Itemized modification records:

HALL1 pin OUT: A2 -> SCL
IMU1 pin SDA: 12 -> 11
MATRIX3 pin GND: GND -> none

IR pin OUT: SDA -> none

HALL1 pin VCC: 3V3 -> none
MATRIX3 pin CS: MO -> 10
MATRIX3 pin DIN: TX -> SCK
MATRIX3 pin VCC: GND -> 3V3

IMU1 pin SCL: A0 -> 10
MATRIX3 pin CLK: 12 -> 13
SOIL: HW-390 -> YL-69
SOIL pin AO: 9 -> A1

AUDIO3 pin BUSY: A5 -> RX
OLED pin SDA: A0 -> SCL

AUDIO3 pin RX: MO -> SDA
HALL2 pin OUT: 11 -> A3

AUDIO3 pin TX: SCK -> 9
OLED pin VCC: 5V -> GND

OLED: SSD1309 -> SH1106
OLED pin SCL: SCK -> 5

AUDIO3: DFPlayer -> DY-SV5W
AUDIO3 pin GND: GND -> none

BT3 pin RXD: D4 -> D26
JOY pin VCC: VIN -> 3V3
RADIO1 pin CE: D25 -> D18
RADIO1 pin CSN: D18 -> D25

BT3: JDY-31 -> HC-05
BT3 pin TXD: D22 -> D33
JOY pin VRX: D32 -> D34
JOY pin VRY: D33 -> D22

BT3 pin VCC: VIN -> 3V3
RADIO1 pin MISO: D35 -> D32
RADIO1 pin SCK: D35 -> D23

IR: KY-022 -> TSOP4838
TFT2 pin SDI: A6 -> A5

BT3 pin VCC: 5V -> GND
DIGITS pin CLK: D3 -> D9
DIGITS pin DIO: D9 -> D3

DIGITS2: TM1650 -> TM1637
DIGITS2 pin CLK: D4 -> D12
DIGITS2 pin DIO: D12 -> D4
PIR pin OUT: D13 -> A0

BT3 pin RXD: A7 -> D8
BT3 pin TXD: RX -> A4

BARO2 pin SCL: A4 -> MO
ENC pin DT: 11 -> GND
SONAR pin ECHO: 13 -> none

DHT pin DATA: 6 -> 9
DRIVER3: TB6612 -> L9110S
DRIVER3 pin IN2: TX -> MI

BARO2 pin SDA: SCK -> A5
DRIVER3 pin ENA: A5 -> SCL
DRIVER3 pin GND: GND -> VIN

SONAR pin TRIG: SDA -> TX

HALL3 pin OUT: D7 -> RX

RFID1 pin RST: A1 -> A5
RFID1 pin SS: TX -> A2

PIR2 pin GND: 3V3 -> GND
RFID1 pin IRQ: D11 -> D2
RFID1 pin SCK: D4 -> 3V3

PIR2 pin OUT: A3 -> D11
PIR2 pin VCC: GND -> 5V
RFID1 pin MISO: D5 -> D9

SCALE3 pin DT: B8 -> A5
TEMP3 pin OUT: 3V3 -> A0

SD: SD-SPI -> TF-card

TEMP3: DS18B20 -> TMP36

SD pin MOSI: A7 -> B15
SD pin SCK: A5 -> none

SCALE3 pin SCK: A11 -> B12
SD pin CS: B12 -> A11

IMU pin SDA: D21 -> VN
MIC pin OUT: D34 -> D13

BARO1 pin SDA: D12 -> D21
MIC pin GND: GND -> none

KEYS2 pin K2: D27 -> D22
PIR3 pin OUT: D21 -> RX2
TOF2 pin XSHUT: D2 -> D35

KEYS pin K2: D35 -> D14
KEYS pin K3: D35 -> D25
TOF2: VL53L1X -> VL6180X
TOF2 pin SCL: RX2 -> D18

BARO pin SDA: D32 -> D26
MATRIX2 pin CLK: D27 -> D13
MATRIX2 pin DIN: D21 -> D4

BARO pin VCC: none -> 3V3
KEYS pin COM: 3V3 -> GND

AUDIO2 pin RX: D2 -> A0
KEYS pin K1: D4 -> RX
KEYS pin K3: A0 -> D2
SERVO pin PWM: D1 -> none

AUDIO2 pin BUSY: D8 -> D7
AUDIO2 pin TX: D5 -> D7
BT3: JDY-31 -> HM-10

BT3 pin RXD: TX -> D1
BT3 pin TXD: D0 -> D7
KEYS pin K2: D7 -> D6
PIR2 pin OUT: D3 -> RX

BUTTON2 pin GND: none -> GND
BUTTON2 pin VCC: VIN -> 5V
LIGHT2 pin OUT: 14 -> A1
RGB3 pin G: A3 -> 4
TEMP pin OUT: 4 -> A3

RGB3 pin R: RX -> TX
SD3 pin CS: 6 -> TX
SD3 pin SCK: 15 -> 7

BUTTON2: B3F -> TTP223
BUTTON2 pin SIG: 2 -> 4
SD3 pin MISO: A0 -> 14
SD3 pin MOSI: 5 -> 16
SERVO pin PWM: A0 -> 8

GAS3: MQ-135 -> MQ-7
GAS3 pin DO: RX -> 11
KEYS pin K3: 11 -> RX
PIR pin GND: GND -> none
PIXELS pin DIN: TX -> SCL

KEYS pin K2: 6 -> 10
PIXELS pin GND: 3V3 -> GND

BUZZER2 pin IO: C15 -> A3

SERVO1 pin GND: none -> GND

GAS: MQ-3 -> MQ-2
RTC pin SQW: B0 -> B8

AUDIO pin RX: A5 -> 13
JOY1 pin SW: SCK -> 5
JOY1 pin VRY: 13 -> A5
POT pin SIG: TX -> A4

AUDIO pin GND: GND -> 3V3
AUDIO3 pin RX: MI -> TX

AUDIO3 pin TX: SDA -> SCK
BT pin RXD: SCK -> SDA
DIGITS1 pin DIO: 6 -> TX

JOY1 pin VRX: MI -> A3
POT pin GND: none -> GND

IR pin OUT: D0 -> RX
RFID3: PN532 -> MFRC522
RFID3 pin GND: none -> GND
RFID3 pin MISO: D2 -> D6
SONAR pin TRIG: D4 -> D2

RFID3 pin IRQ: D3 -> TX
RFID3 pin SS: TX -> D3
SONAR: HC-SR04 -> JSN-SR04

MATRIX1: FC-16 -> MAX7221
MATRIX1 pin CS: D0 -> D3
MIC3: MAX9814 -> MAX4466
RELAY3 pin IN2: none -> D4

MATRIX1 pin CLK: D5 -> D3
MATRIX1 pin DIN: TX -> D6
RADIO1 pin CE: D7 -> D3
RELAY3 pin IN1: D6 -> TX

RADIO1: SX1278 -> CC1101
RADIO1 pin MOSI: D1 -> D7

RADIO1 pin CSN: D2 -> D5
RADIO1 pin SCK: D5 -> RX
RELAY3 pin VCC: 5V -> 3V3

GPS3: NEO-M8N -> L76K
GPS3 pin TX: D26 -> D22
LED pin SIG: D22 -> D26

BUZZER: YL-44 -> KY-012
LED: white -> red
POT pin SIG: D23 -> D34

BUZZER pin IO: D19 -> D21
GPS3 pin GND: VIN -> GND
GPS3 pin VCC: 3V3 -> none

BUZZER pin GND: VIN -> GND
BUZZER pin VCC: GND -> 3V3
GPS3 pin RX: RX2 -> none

BRIEF →
Using the records above, copy word for word the line with "PIXELS pin GND: 3V3 -> GND", the line with "RFID3 pin MISO: D2 -> D6", and every line between them.

YOUR SOLUTION →
PIXELS pin GND: 3V3 -> GND

BUZZER2 pin IO: C15 -> A3

SERVO1 pin GND: none -> GND

GAS: MQ-3 -> MQ-2
RTC pin SQW: B0 -> B8

AUDIO pin RX: A5 -> 13
JOY1 pin SW: SCK -> 5
JOY1 pin VRY: 13 -> A5
POT pin SIG: TX -> A4

AUDIO pin GND: GND -> 3V3
AUDIO3 pin RX: MI -> TX

AUDIO3 pin TX: SDA -> SCK
BT pin RXD: SCK -> SDA
DIGITS1 pin DIO: 6 -> TX

JOY1 pin VRX: MI -> A3
POT pin GND: none -> GND

IR pin OUT: D0 -> RX
RFID3: PN532 -> MFRC522
RFID3 pin GND: none -> GND
RFID3 pin MISO: D2 -> D6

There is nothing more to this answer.